▸ **Problem to solve**
From the listing below, copy only the lines running from the line that contains "R1: 68k (SIG28, VA) -> 6.8k (SIG28, VA)" to the line that contains "R2: 330 (SIG25, SIG29) -> 150 (SIG25, SIG29)", both included.

▸ **Task material**
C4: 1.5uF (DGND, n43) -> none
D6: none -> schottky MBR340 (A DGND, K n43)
---
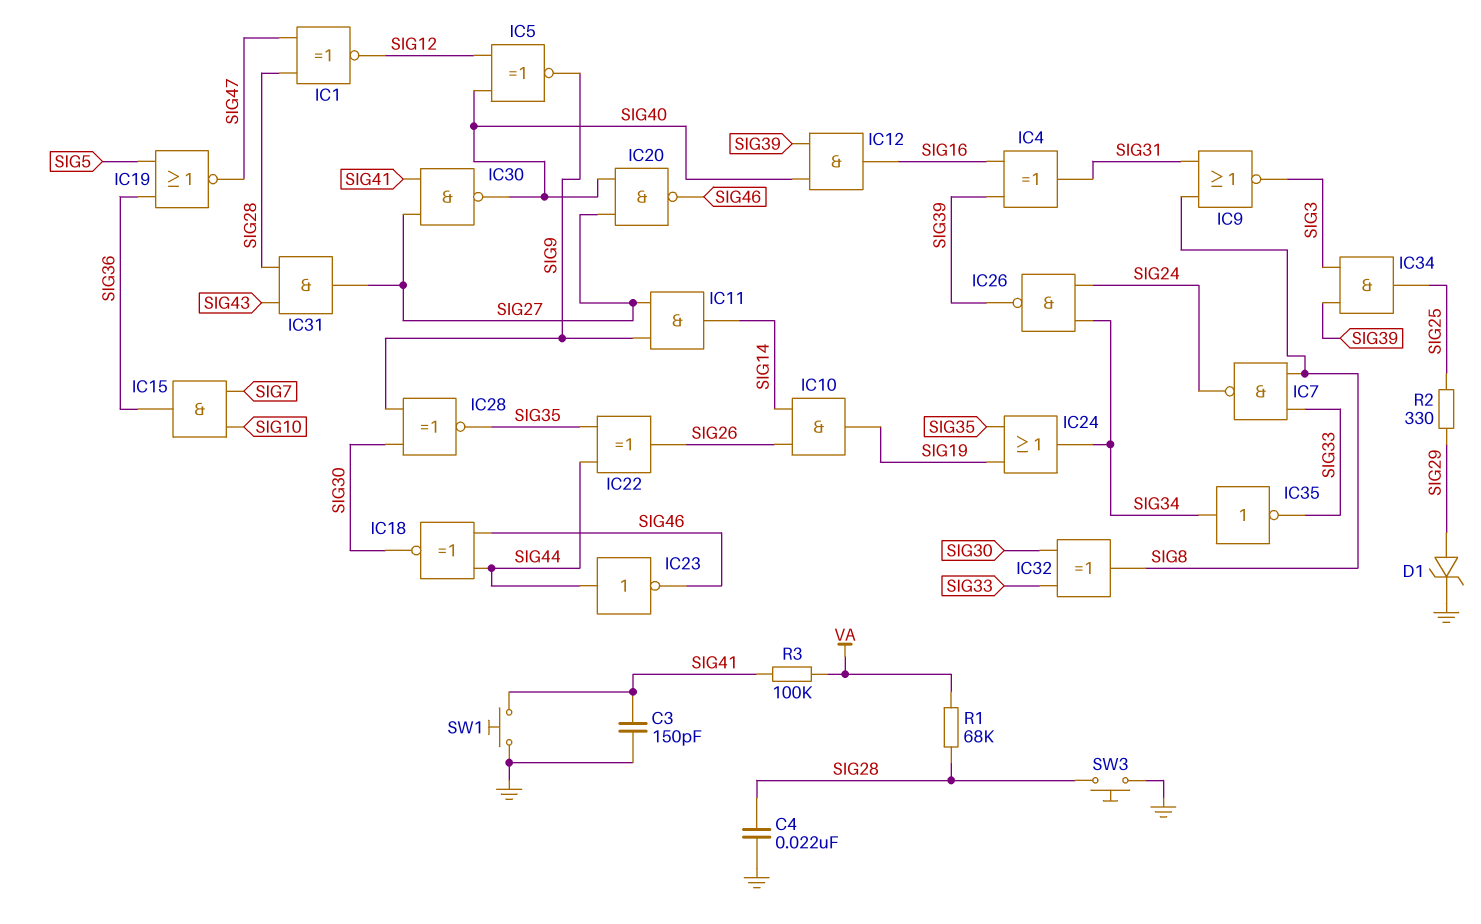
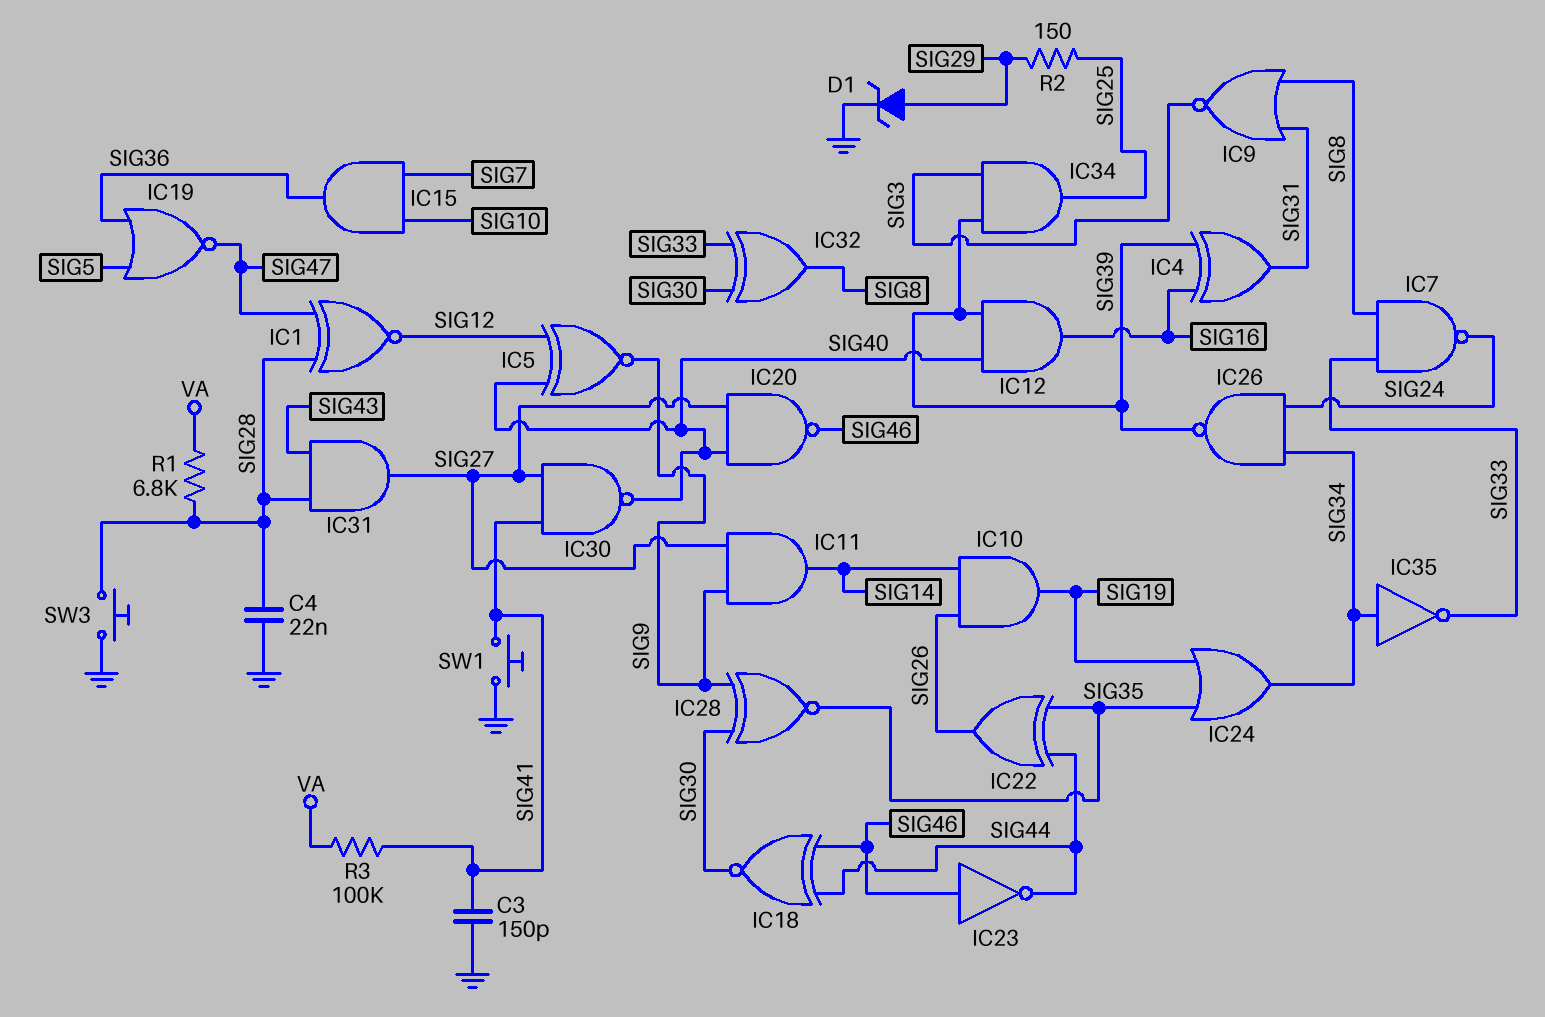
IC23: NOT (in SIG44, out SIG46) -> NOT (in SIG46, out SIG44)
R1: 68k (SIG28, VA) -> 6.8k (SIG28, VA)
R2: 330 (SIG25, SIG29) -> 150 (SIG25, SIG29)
==
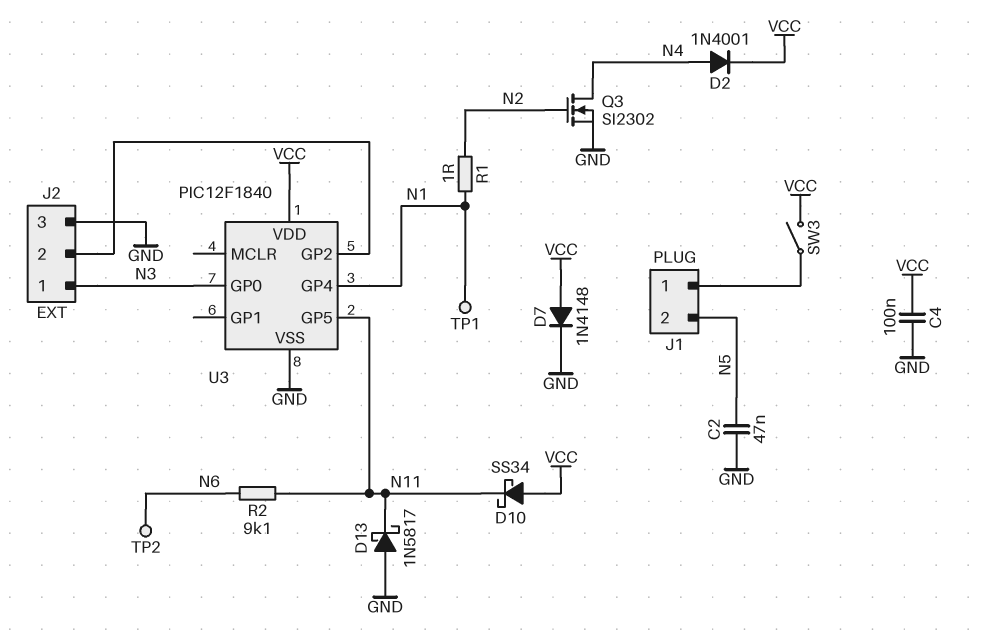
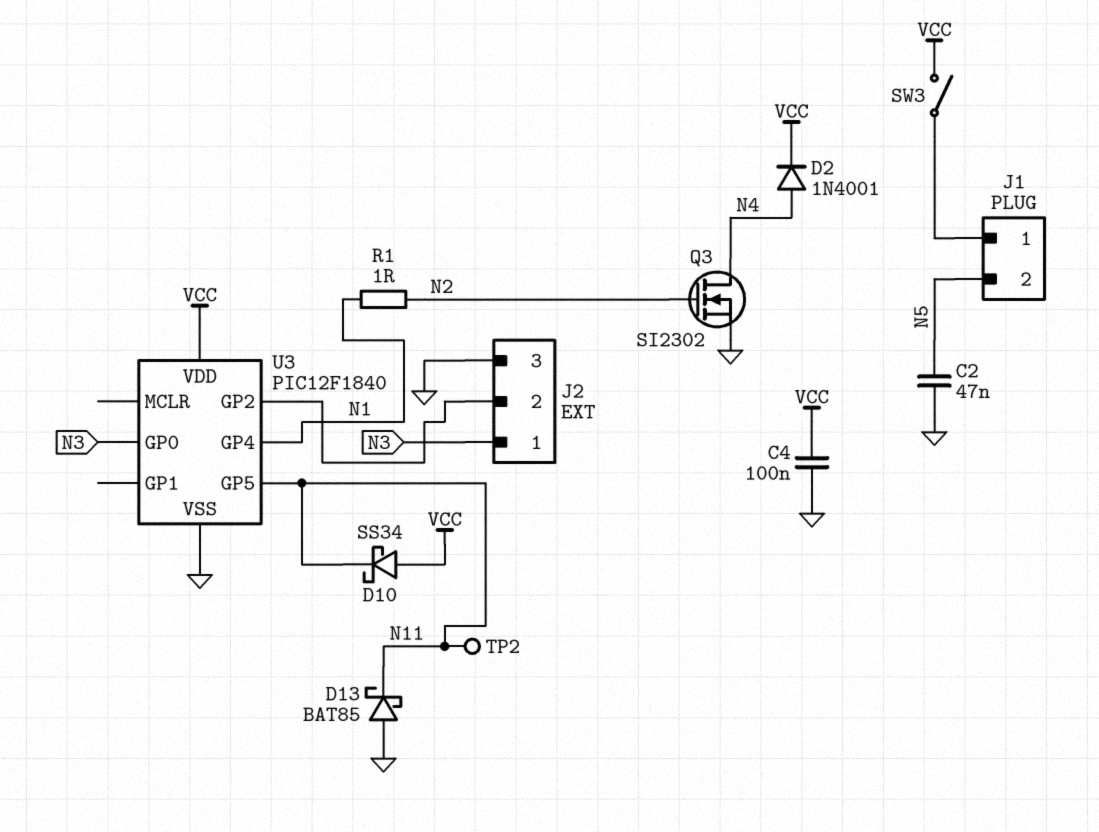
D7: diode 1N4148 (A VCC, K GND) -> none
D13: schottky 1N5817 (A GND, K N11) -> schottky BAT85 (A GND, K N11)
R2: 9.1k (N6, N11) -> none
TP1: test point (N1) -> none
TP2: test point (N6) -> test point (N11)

▸ **Answer space**
R1: 68k (SIG28, VA) -> 6.8k (SIG28, VA)
R2: 330 (SIG25, SIG29) -> 150 (SIG25, SIG29)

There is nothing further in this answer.